— EXERCISE —
Drop the pictures and repeat the remaining data exactly.

— SOURCE DATA —
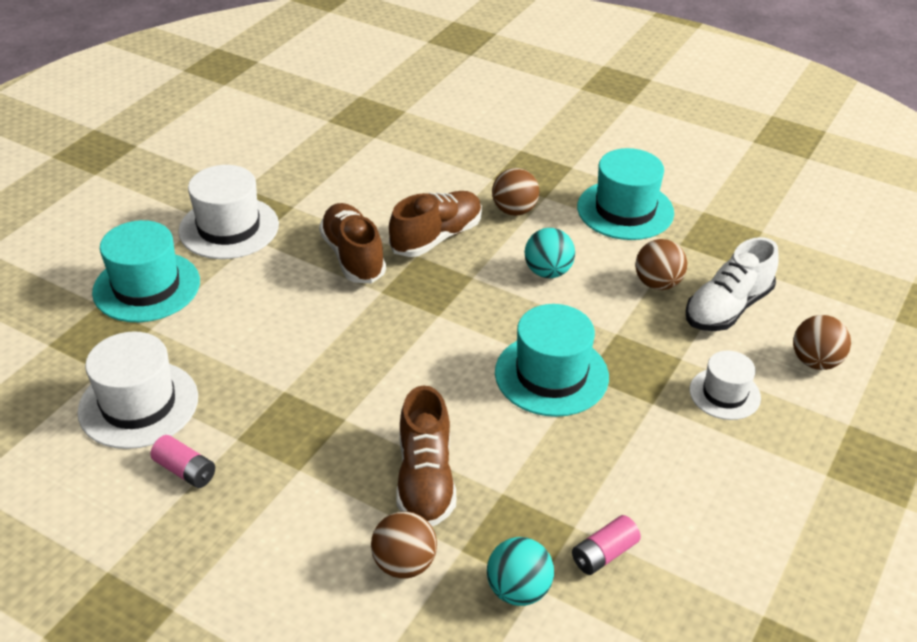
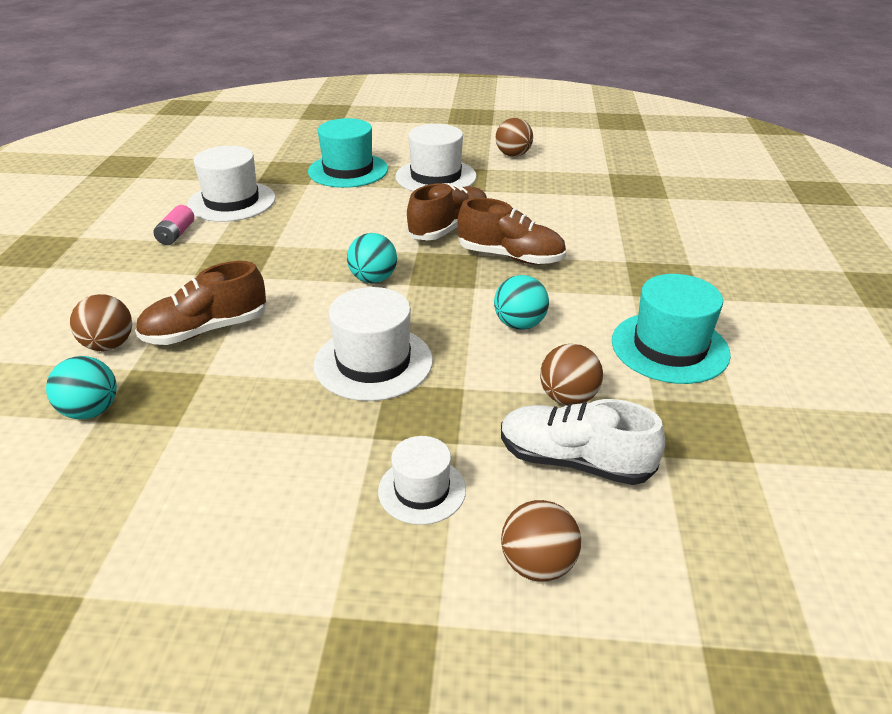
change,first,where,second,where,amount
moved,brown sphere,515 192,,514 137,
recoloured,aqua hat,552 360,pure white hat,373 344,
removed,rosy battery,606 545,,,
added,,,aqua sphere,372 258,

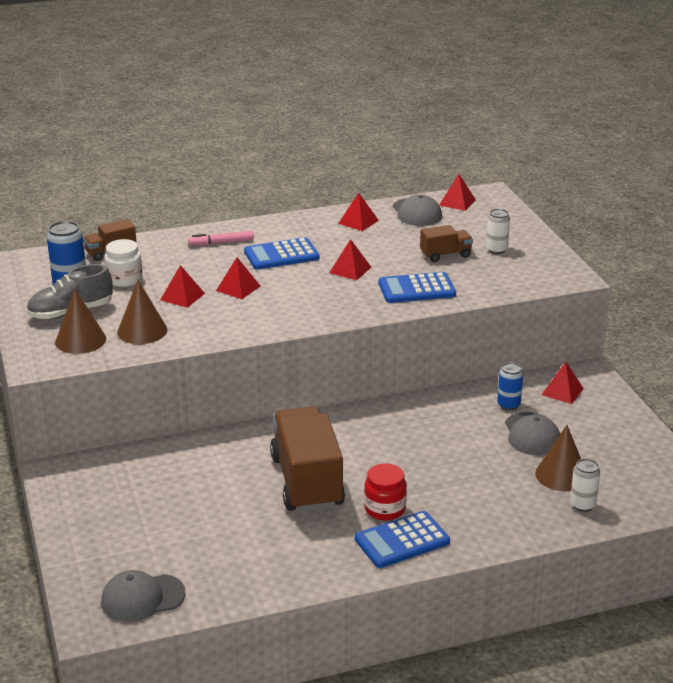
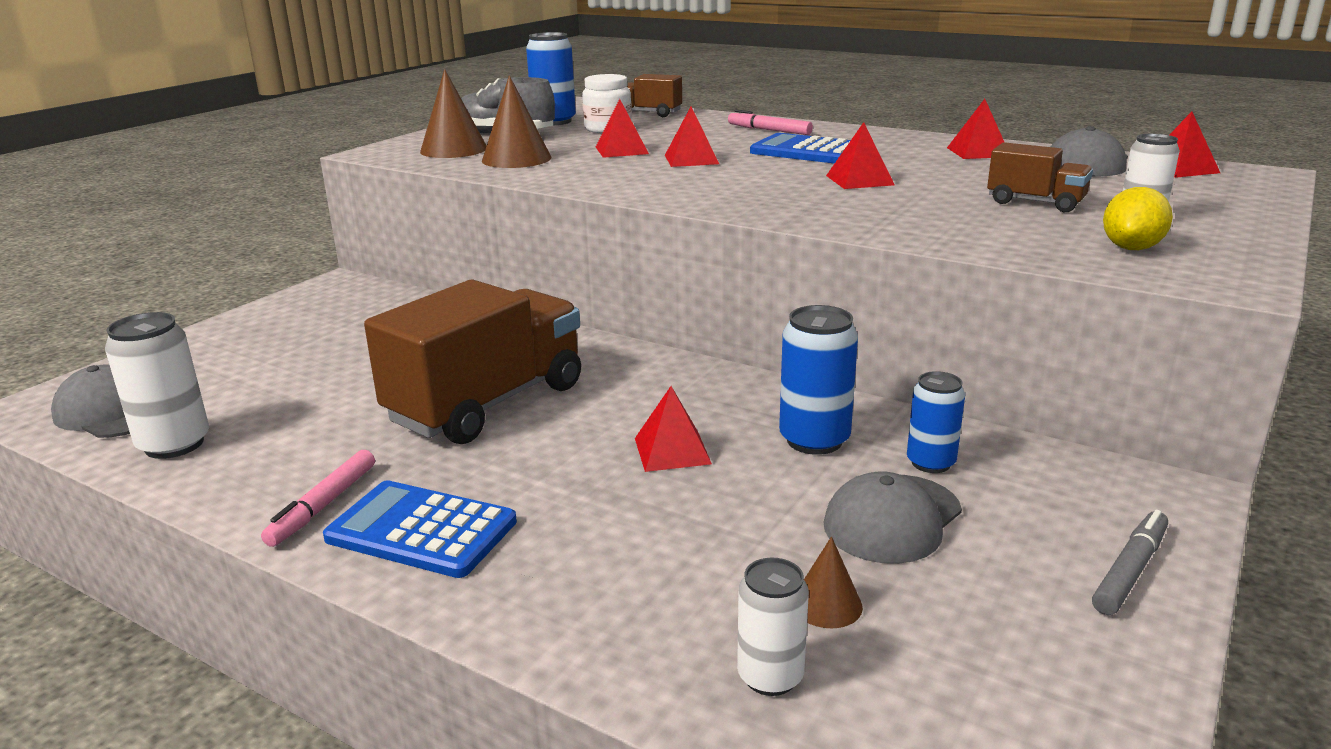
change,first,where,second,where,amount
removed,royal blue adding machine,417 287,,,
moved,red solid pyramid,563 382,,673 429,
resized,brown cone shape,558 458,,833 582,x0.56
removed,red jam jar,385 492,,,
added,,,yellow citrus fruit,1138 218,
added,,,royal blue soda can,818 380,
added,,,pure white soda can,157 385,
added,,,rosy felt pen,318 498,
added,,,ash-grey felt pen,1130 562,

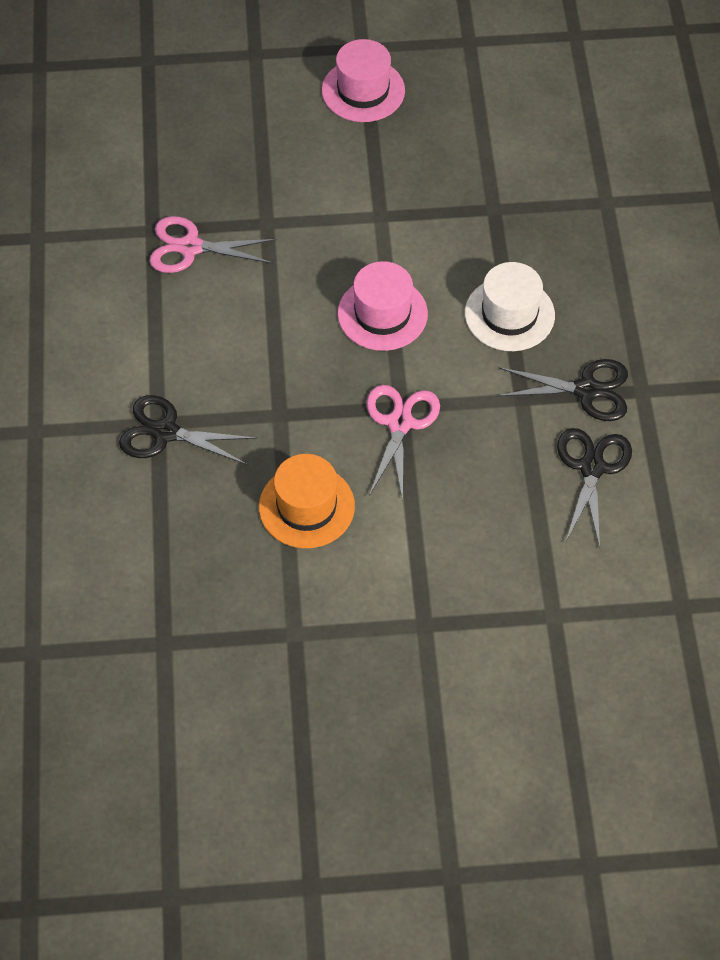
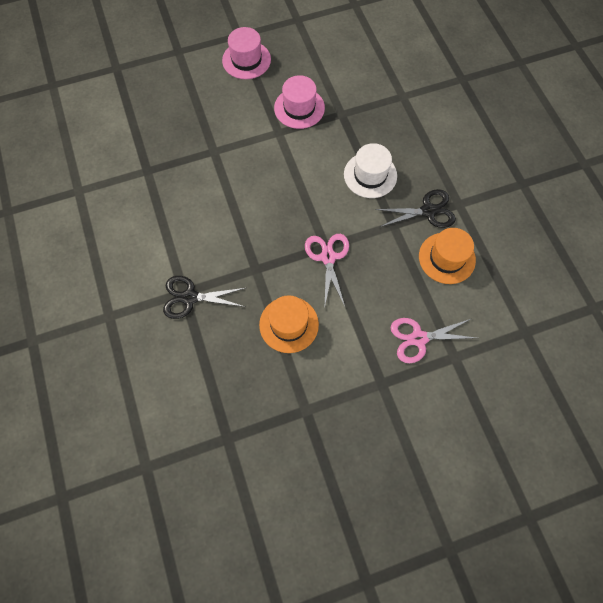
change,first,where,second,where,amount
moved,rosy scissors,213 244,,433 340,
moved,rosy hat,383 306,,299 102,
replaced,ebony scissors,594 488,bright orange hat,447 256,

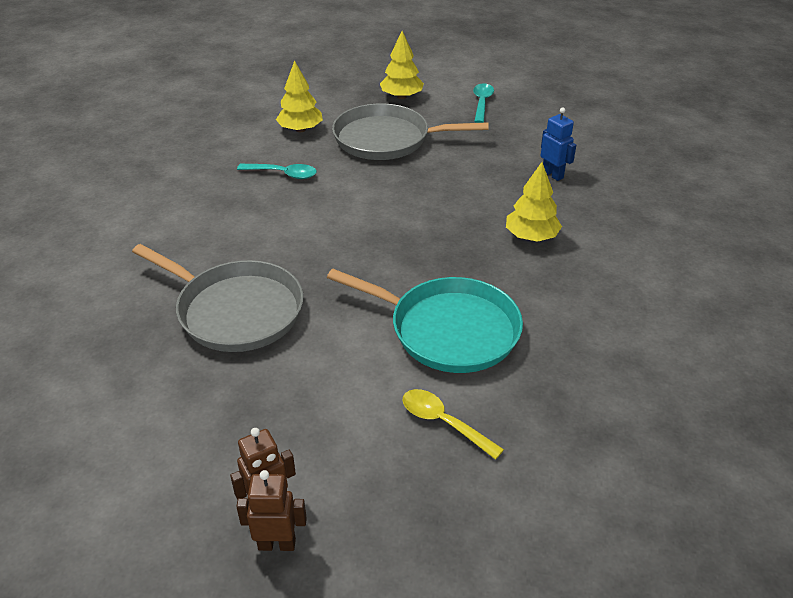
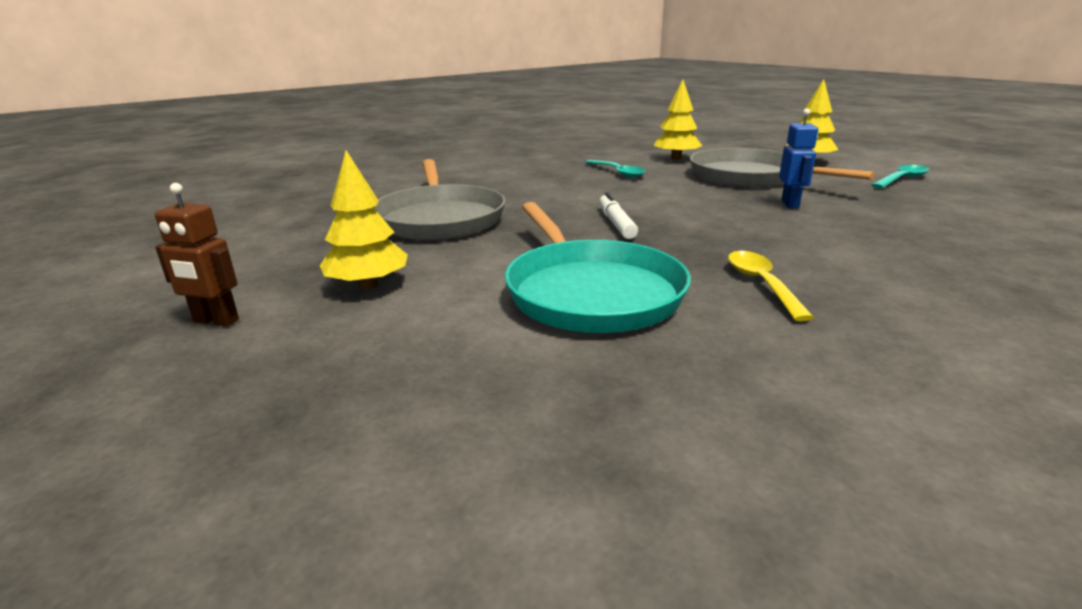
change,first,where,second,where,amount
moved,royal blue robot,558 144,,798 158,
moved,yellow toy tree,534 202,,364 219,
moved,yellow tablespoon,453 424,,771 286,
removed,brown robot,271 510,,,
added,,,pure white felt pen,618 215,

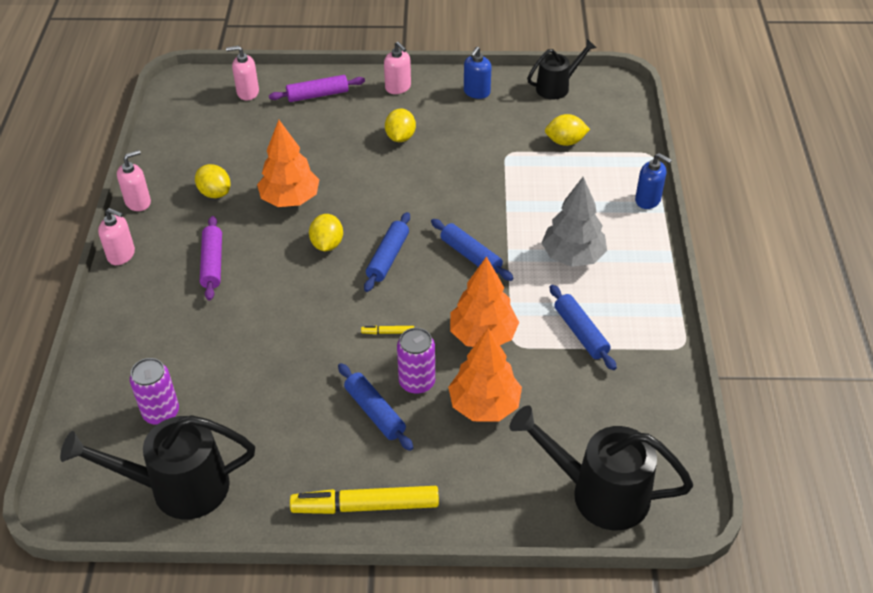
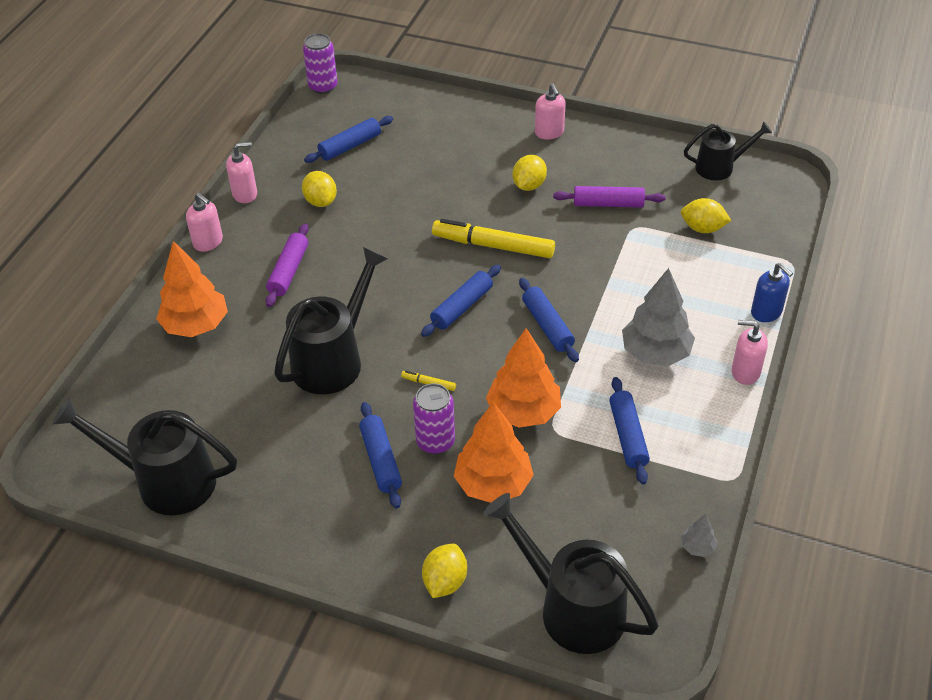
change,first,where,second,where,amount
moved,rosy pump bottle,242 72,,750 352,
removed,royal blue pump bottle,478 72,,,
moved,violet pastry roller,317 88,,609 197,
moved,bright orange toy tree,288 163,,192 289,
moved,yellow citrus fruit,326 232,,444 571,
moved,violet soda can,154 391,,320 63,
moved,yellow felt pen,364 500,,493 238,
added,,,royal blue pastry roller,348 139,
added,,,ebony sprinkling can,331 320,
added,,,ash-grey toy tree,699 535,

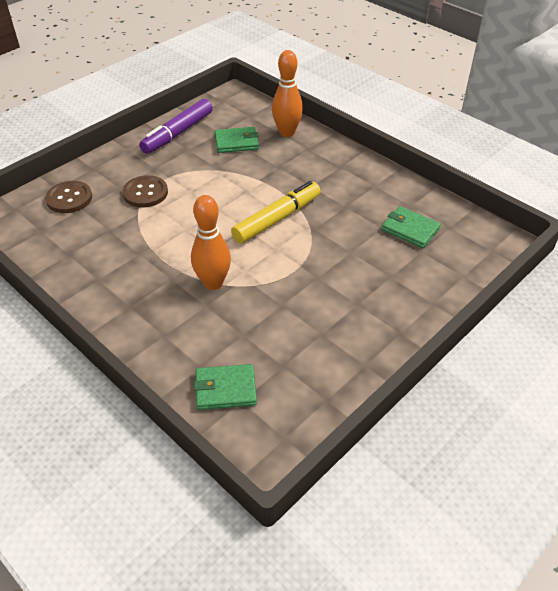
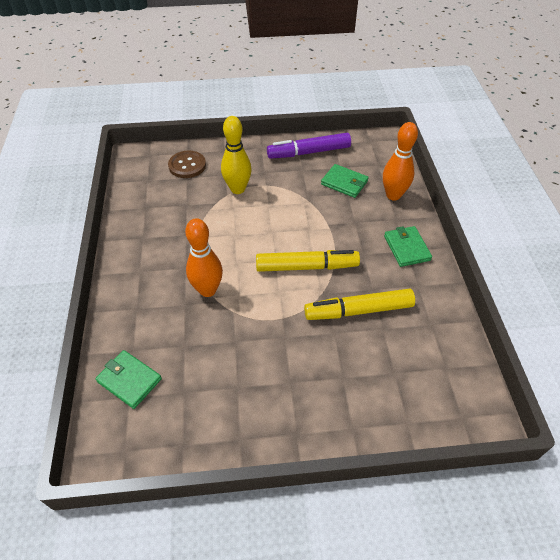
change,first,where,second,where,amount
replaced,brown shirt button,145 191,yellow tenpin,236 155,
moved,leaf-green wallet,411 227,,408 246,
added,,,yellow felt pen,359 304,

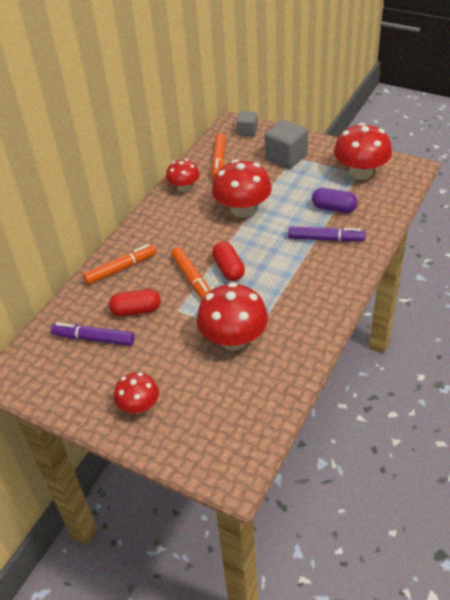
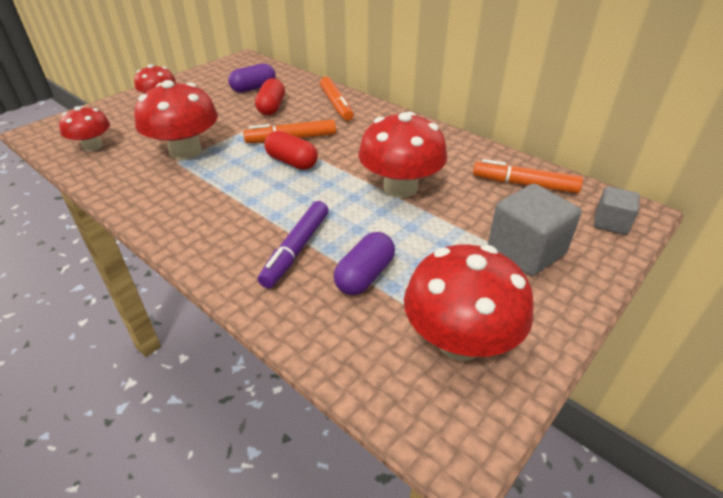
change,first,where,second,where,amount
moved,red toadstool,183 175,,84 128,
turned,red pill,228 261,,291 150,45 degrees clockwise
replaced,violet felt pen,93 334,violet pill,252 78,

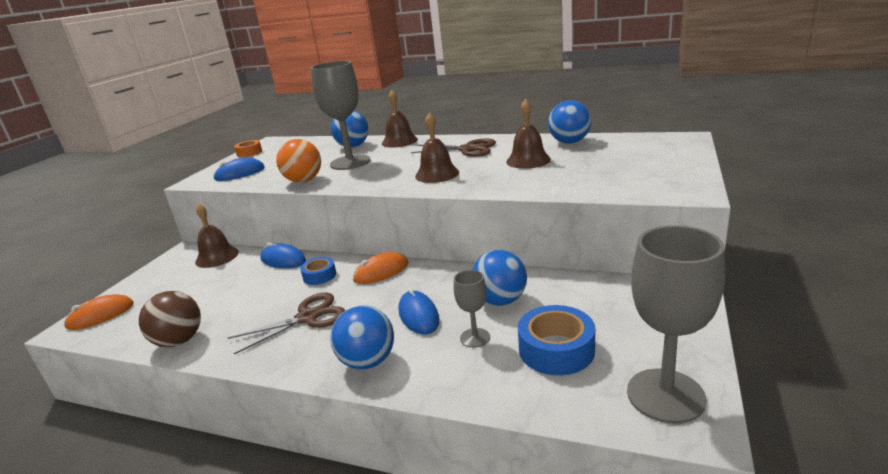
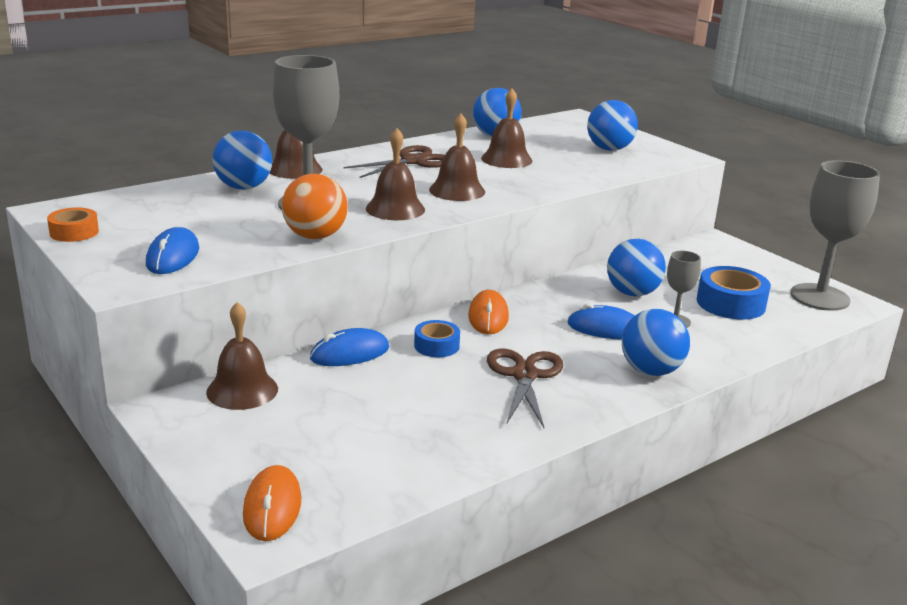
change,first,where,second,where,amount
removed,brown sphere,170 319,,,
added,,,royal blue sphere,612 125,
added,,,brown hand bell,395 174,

— SOLVED PROBLEM —
change,first,where,second,where,amount
moved,brown sphere,515 192,,514 137,
recoloured,aqua hat,552 360,pure white hat,373 344,
removed,rosy battery,606 545,,,
added,,,aqua sphere,372 258,

change,first,where,second,where,amount
removed,royal blue adding machine,417 287,,,
moved,red solid pyramid,563 382,,673 429,
resized,brown cone shape,558 458,,833 582,x0.56
removed,red jam jar,385 492,,,
added,,,yellow citrus fruit,1138 218,
added,,,royal blue soda can,818 380,
added,,,pure white soda can,157 385,
added,,,rosy felt pen,318 498,
added,,,ash-grey felt pen,1130 562,

change,first,where,second,where,amount
moved,rosy scissors,213 244,,433 340,
moved,rosy hat,383 306,,299 102,
replaced,ebony scissors,594 488,bright orange hat,447 256,

change,first,where,second,where,amount
moved,royal blue robot,558 144,,798 158,
moved,yellow toy tree,534 202,,364 219,
moved,yellow tablespoon,453 424,,771 286,
removed,brown robot,271 510,,,
added,,,pure white felt pen,618 215,

change,first,where,second,where,amount
moved,rosy pump bottle,242 72,,750 352,
removed,royal blue pump bottle,478 72,,,
moved,violet pastry roller,317 88,,609 197,
moved,bright orange toy tree,288 163,,192 289,
moved,yellow citrus fruit,326 232,,444 571,
moved,violet soda can,154 391,,320 63,
moved,yellow felt pen,364 500,,493 238,
added,,,royal blue pastry roller,348 139,
added,,,ebony sprinkling can,331 320,
added,,,ash-grey toy tree,699 535,

change,first,where,second,where,amount
replaced,brown shirt button,145 191,yellow tenpin,236 155,
moved,leaf-green wallet,411 227,,408 246,
added,,,yellow felt pen,359 304,

change,first,where,second,where,amount
moved,red toadstool,183 175,,84 128,
turned,red pill,228 261,,291 150,45 degrees clockwise
replaced,violet felt pen,93 334,violet pill,252 78,

change,first,where,second,where,amount
removed,brown sphere,170 319,,,
added,,,royal blue sphere,612 125,
added,,,brown hand bell,395 174,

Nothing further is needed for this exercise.